> _WORK ORDER_
Your copy should start at the line with "(583, 310) = (164, 268): yellow" and end at the line with "(351, 353) = (620, 278): pink" in the data below. Transcribe only those lines, exactly, pictures excluded.

(Scene difference descriptions)
________

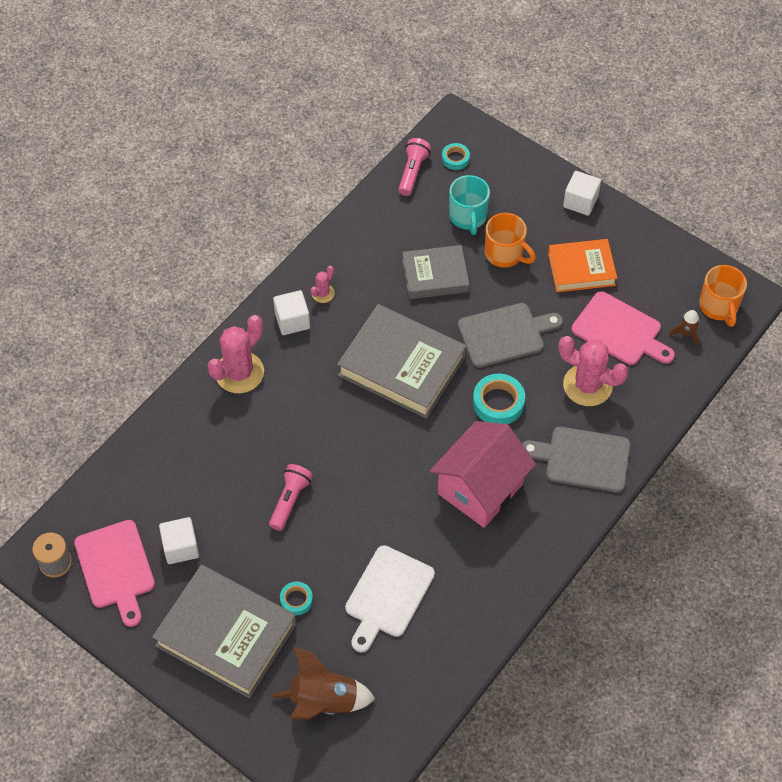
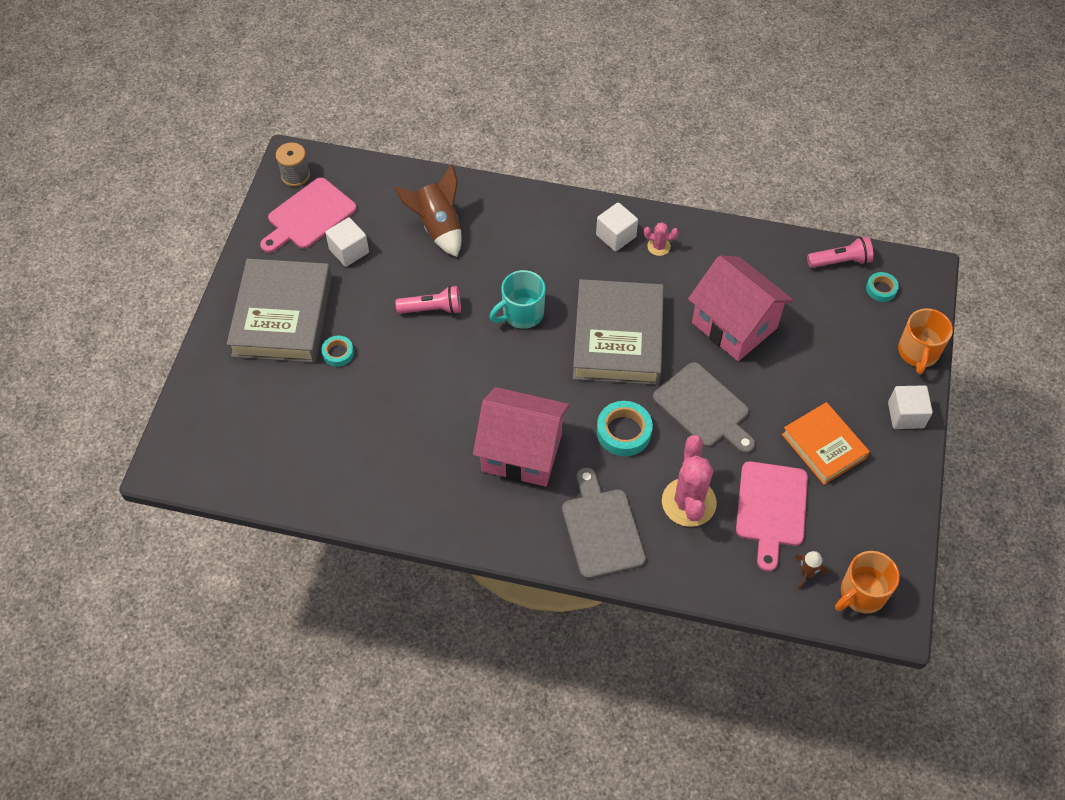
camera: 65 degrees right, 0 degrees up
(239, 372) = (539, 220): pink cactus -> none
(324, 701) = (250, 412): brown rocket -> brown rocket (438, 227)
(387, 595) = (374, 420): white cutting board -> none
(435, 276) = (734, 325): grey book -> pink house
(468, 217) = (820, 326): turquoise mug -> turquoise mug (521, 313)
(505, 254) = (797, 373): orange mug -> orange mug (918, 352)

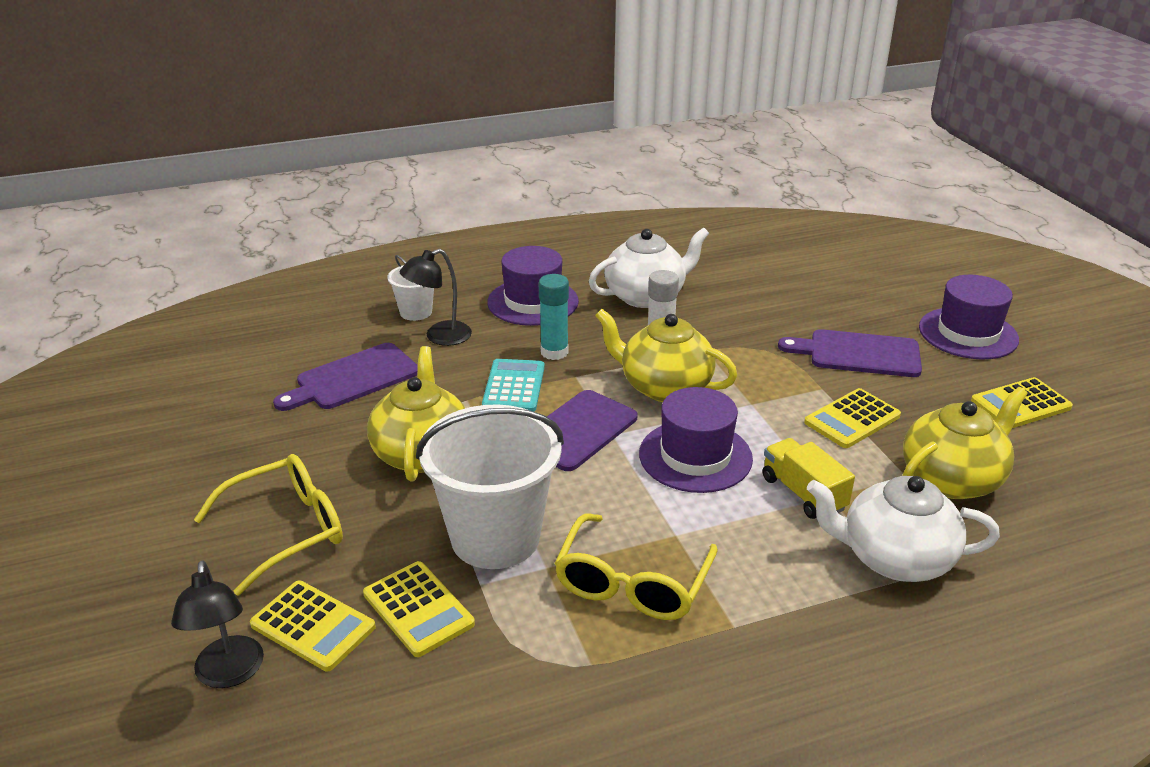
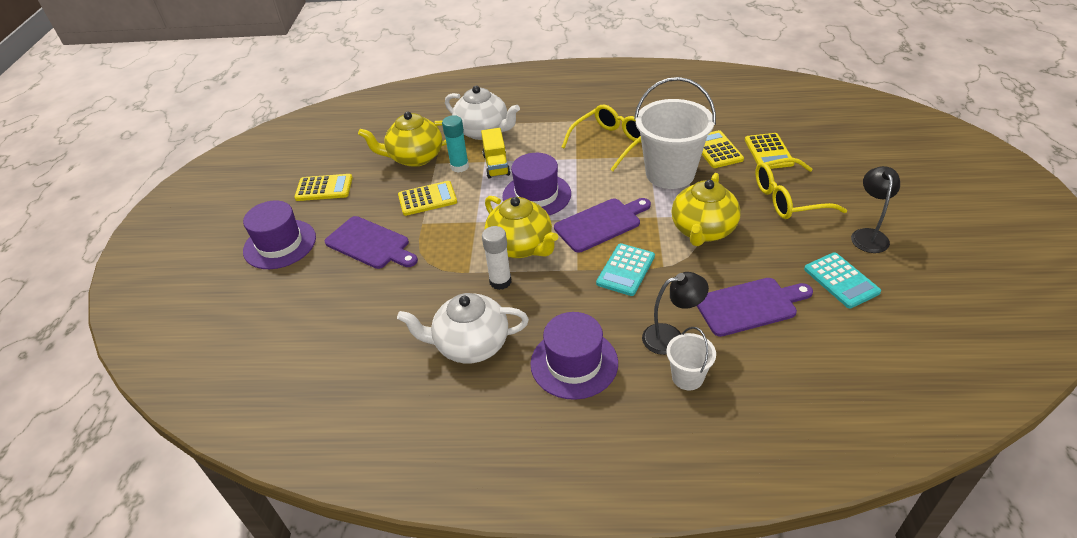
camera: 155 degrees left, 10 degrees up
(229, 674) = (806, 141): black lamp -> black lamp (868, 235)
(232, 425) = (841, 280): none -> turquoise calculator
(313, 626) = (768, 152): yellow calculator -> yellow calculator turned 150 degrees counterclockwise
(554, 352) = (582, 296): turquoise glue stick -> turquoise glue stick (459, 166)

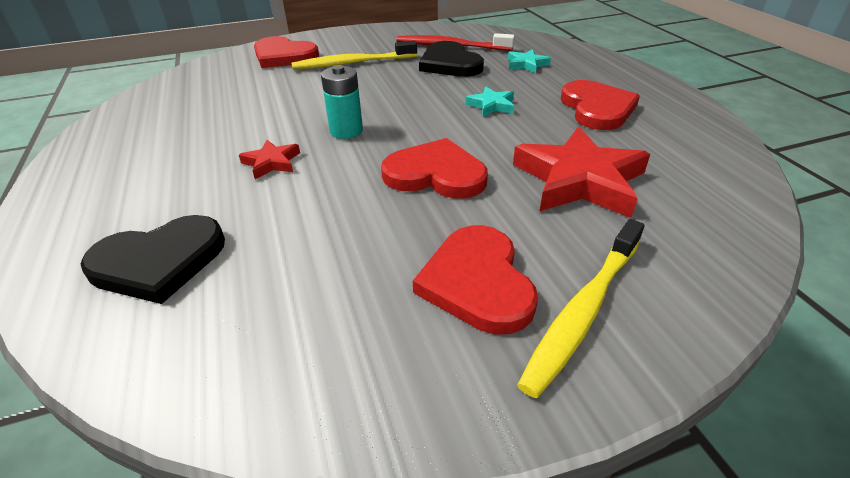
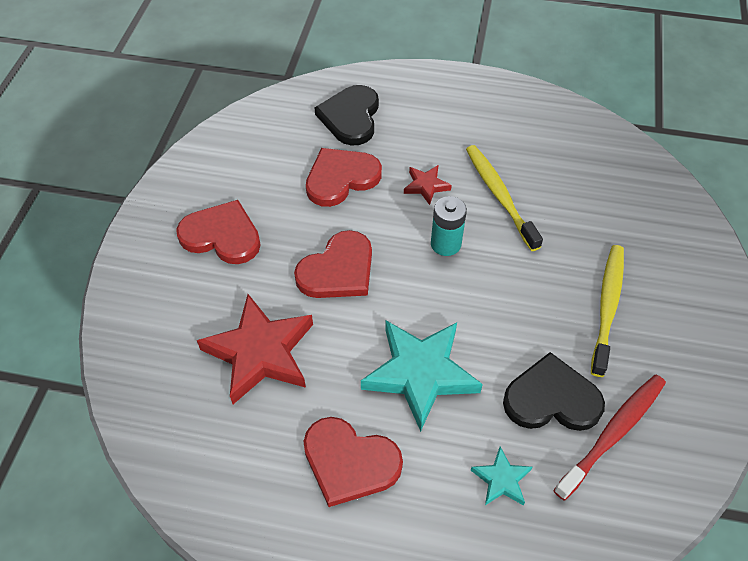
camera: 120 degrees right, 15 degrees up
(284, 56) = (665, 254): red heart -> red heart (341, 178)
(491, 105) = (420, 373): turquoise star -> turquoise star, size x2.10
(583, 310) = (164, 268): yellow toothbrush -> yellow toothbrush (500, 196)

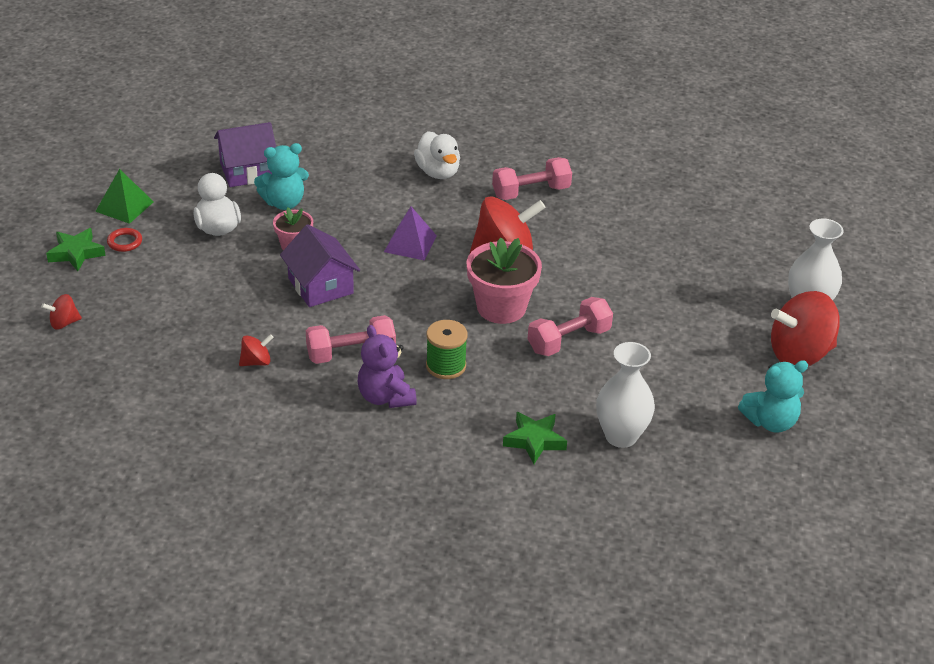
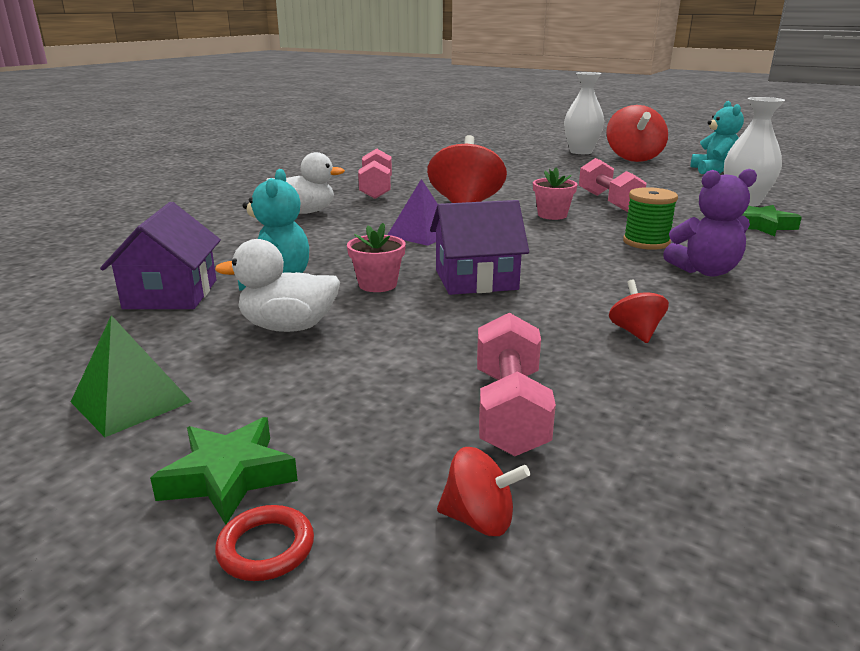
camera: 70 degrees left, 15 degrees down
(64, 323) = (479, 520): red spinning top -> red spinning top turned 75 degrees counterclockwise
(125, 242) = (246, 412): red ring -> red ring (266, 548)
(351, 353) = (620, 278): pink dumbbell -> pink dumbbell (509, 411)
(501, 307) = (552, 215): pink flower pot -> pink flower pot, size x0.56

________

> _RESULT_
(583, 310) = (164, 268): yellow toothbrush -> yellow toothbrush (500, 196)

camera: 70 degrees left, 15 degrees down
(64, 323) = (479, 520): red spinning top -> red spinning top turned 75 degrees counterclockwise
(125, 242) = (246, 412): red ring -> red ring (266, 548)
(351, 353) = (620, 278): pink dumbbell -> pink dumbbell (509, 411)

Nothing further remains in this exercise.